### Your objective
Collect from the data below each line with "present".

(Provided data Opens)

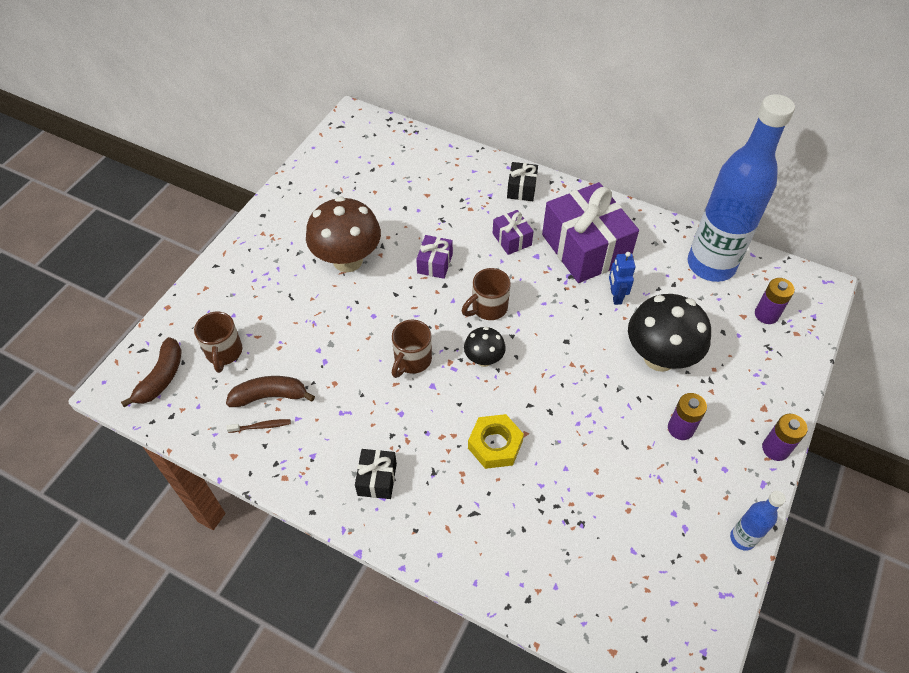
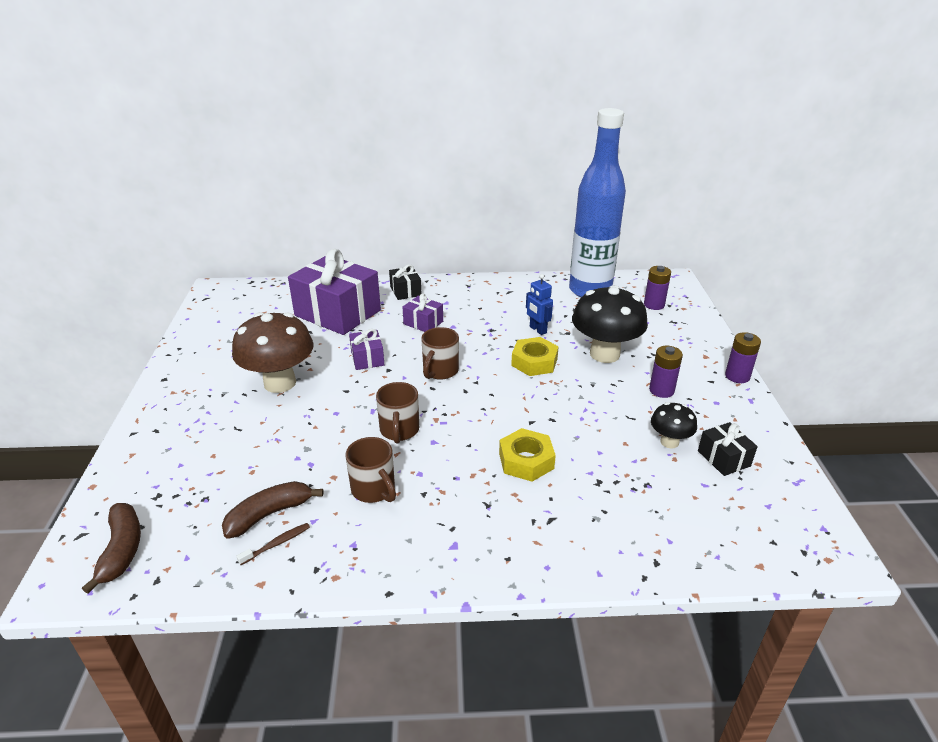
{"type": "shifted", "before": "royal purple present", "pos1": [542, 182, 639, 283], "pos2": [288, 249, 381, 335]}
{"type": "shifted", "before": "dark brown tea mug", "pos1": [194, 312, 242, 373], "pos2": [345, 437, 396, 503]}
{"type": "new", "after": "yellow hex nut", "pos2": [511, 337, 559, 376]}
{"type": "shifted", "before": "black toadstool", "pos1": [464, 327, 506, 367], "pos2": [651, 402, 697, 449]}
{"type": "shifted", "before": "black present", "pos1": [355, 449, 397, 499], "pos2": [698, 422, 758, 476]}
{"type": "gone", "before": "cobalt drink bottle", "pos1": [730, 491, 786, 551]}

(Provided data Closes)

### Solution to the problem
{"type": "shifted", "before": "royal purple present", "pos1": [542, 182, 639, 283], "pos2": [288, 249, 381, 335]}
{"type": "shifted", "before": "black present", "pos1": [355, 449, 397, 499], "pos2": [698, 422, 758, 476]}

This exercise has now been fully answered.